══ RECORDS ══

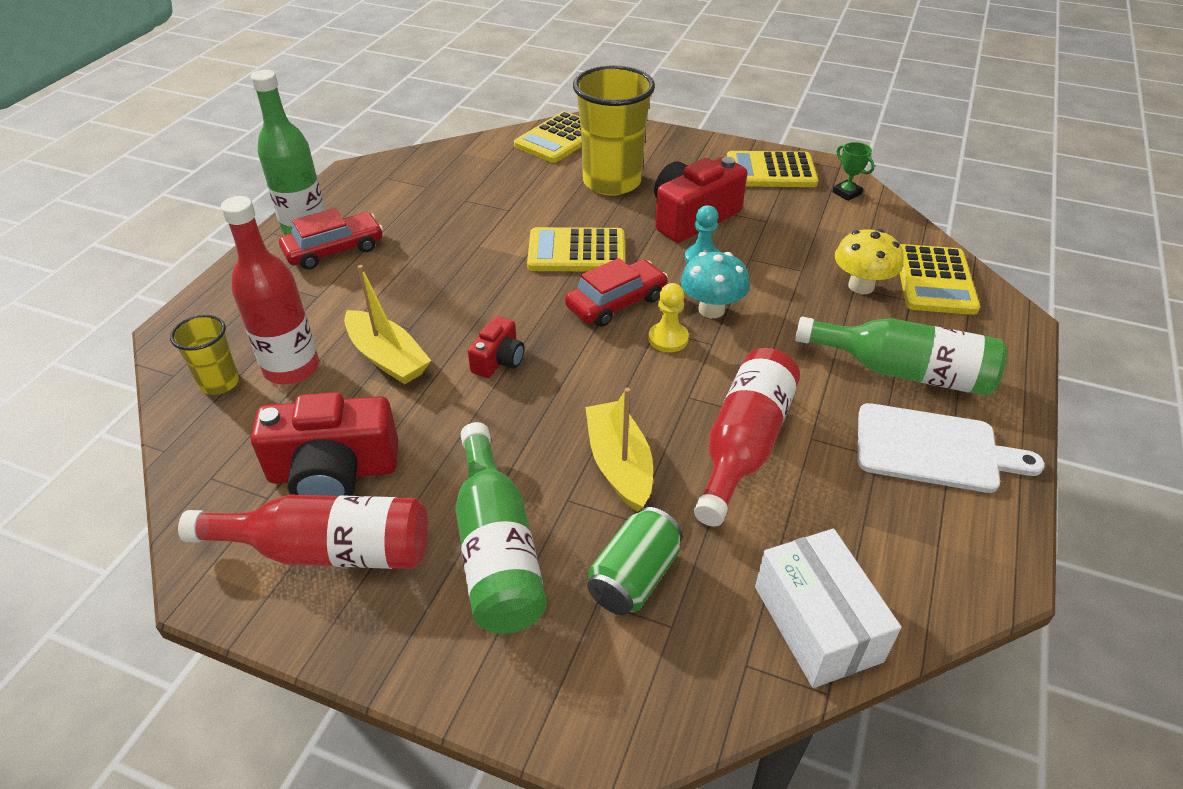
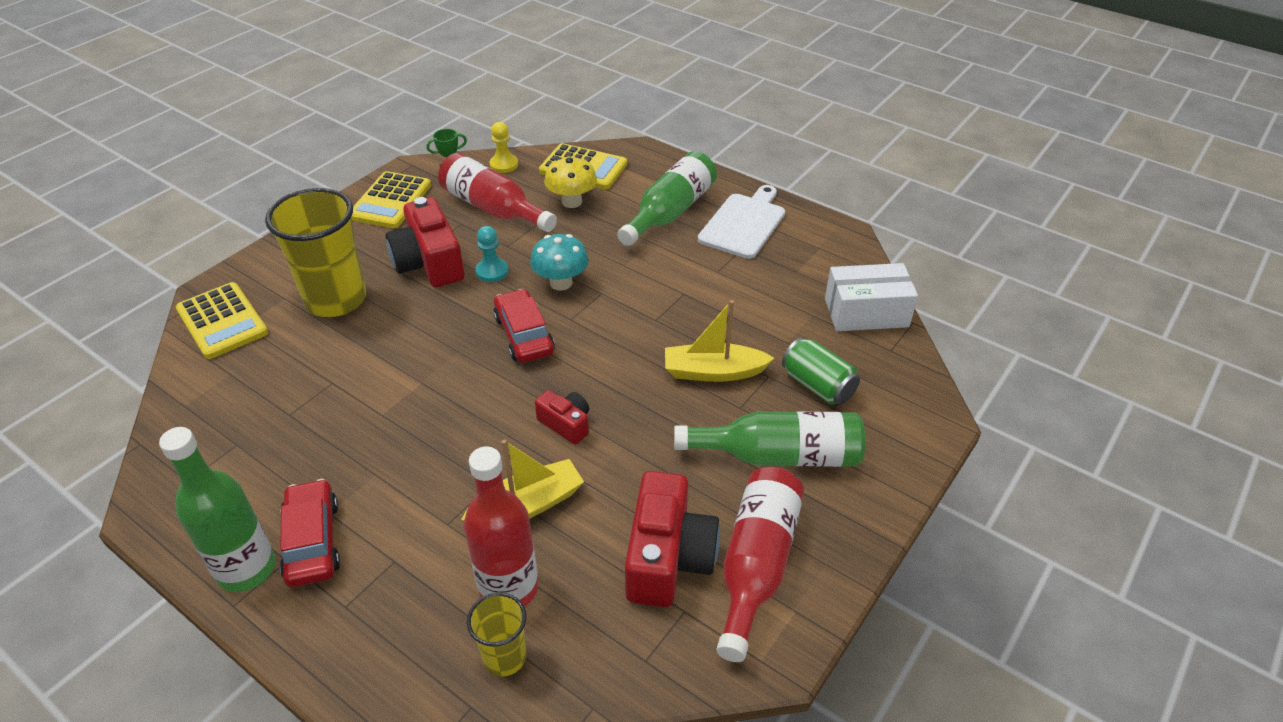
camera: 75 degrees left, 0 degrees up
yellow calculator [527,227,625,271] -> none
yellow pawn [648,283,689,352] -> yellow pawn moved to [490,122,518,173]
red bottle [694,348,800,526] -> red bottle moved to [438,153,557,232]

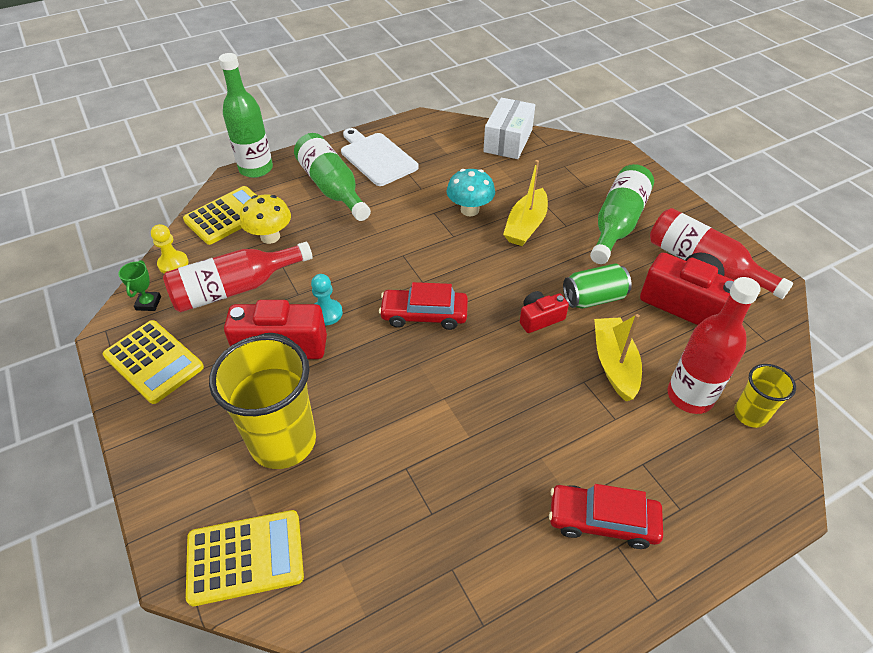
camera: 65 degrees left, 5 degrees up
green bottle [159,427,276,592] -> green bottle moved to [219,53,273,178]
turquoise mushroom [530,234,589,291] -> turquoise mushroom moved to [447,169,495,216]
green can [782,337,860,405] -> green can moved to [563,264,632,309]

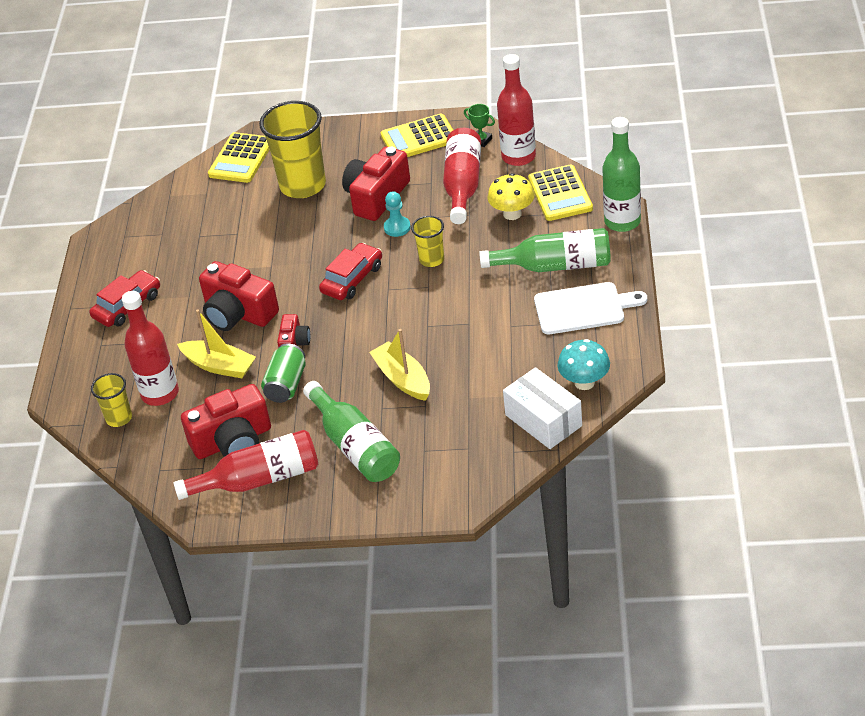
camera: 125 degrees right, 5 degrees down
yellow pawn [151,224,189,274] -> red bottle [497,54,536,166]
turquoise mushroom [447,169,495,216] -> turquoise mushroom moved to [557,339,610,390]
none -> red camera [199,261,279,331]
none -> yellow cup [411,216,444,267]

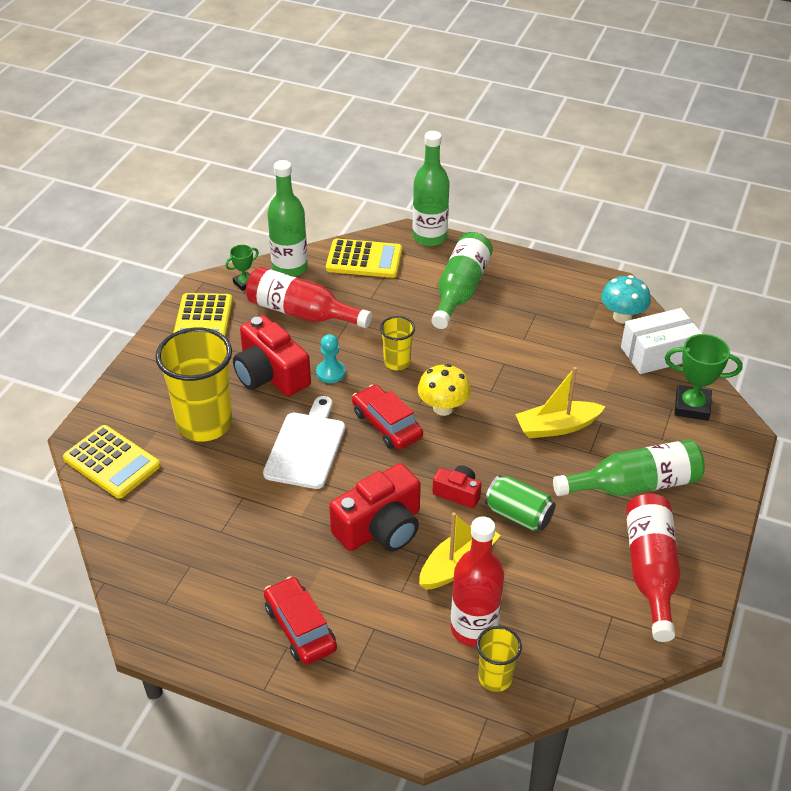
camera: 75 degrees left, 0 degrees up
red camera [181,384,271,459] -> none
yellow mushroom [487,173,535,220] -> yellow mushroom moved to [418,364,471,416]
red bottle [497,54,536,166] -> green bottle [267,160,308,277]
white cutting board [534,282,647,334] -> white cutting board moved to [263,396,345,489]
none -> green trophy [665,334,743,421]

═══

→ **PROBLEM TO SOLVE**
Restate each record from above word for word, excluding any picture it holds.

→ **ANSWER SECTION**
camera: 75 degrees left, 0 degrees up
yellow calculator [527,227,625,271] -> none
yellow pawn [648,283,689,352] -> yellow pawn moved to [490,122,518,173]
red bottle [694,348,800,526] -> red bottle moved to [438,153,557,232]

camera: 65 degrees left, 5 degrees up
green bottle [159,427,276,592] -> green bottle moved to [219,53,273,178]
turquoise mushroom [530,234,589,291] -> turquoise mushroom moved to [447,169,495,216]
green can [782,337,860,405] -> green can moved to [563,264,632,309]

camera: 125 degrees right, 5 degrees down
yellow pawn [151,224,189,274] -> red bottle [497,54,536,166]
turquoise mushroom [447,169,495,216] -> turquoise mushroom moved to [557,339,610,390]
none -> red camera [199,261,279,331]
none -> yellow cup [411,216,444,267]

camera: 75 degrees left, 0 degrees up
red camera [181,384,271,459] -> none
yellow mushroom [487,173,535,220] -> yellow mushroom moved to [418,364,471,416]
red bottle [497,54,536,166] -> green bottle [267,160,308,277]
white cutting board [534,282,647,334] -> white cutting board moved to [263,396,345,489]
none -> green trophy [665,334,743,421]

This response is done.